▸ **What this task involves**
Rewrite all the records below as a numbered list, dropping any blank lines. Leave the pictures out of the list.

▸ **Source data**
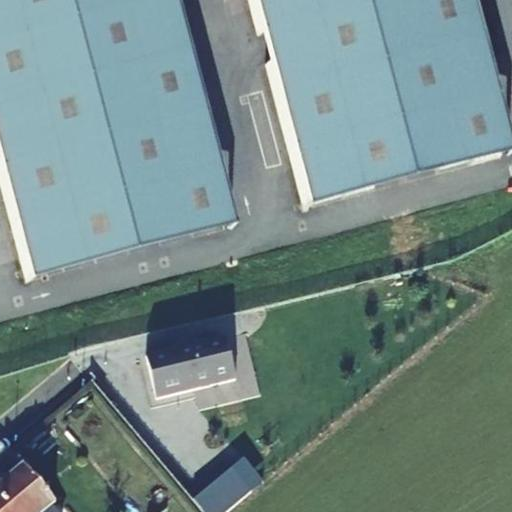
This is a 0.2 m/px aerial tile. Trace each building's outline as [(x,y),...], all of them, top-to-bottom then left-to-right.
[(230,222),(170,0),(0,0),(0,185),(24,277),(230,222)] [(249,0),(303,202),(508,147),(468,0),(249,0)] [(237,380),(226,338),(147,359),(158,400),(237,380)] [(45,511),(51,507),(54,504),(25,469),(0,489),(0,511),(45,511)] [(227,511),(251,492),(231,469),(193,502),(201,511),(227,511)]
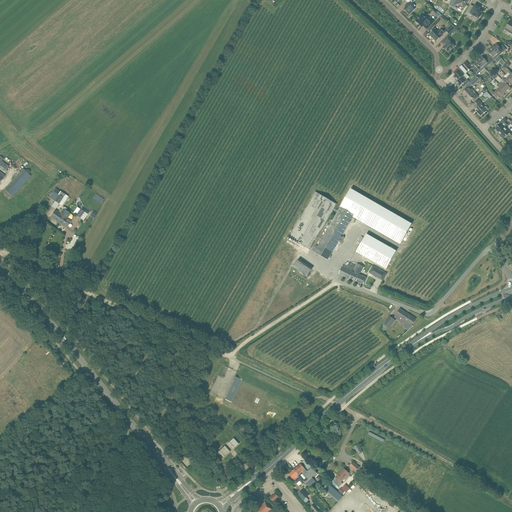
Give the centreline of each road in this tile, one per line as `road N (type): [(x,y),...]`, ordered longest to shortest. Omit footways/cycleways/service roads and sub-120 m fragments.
road 1 (tertiary): [(176,478),(0,268)]
road 2 (primary): [(234,493),(408,347)]
road 3 (unclassified): [(338,281),(429,314),(484,250),(497,246)]
road 4 (track): [(511,501),(345,406)]
road 5 (track): [(338,281),(227,355)]
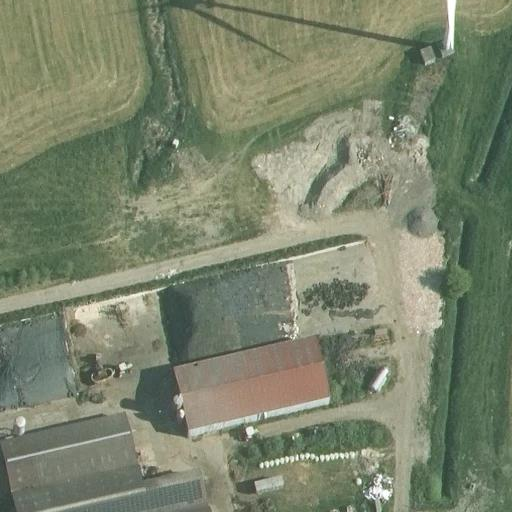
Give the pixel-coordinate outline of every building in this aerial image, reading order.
[(254,324),(320,301),(312,277),(246,300),(254,324)] [(133,308),(151,305),(148,289),(130,292),(133,308)] [(317,336),(174,368),(189,435),(332,403),(317,336)] [(125,418),(0,447),(0,465),(11,511),(71,511),(143,495),(125,418)] [(143,495),(71,511),(209,511),(202,481),(143,495)]
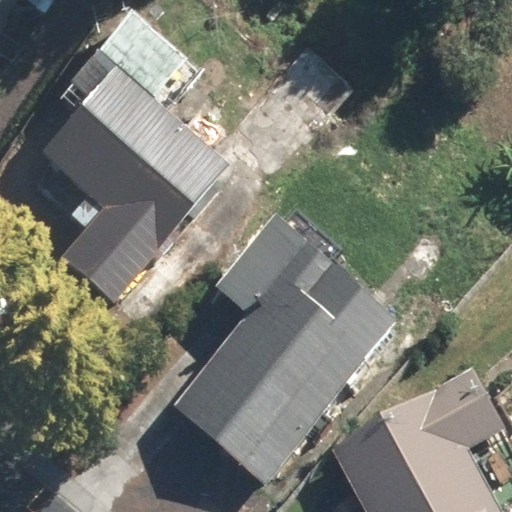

▸ **Response**
1. This is a 0.2 m/px aerial tile. Trace each building's outline as [(x,y),...], all of them, top-to-bottom then left-to-right.
2. [(230,222),(170,0),(0,0),(0,185),(24,277),(230,222)] [(249,0),(303,202),(508,147),(468,0),(249,0)] [(237,380),(226,338),(147,359),(158,400),(237,380)] [(45,511),(51,507),(54,504),(25,469),(0,489),(0,511),(45,511)] [(227,511),(251,492),(231,469),(193,502),(201,511),(227,511)]
3. Give the centreline of each road in this tile, one per line as `road N (type): [(x,y),...]`, ordered longest to shortest. Omit footways/cycleways/service roads and sub-120 m fragments.
4. road 1 (tertiary): [(176,478),(0,268)]
5. road 2 (primary): [(234,493),(408,347)]
6. road 3 (unclassified): [(338,281),(429,314),(484,250),(497,246)]
7. road 4 (track): [(511,501),(345,406)]
8. road 5 (track): [(338,281),(227,355)]
9. Give the pixel-coordinate outline of every building in this aerial image, reading order.
10. [(254,324),(320,301),(312,277),(246,300),(254,324)] [(133,308),(151,305),(148,289),(130,292),(133,308)] [(317,336),(174,368),(189,435),(332,403),(317,336)] [(125,418),(0,447),(0,465),(11,511),(71,511),(143,495),(125,418)] [(143,495),(71,511),(209,511),(202,481),(143,495)]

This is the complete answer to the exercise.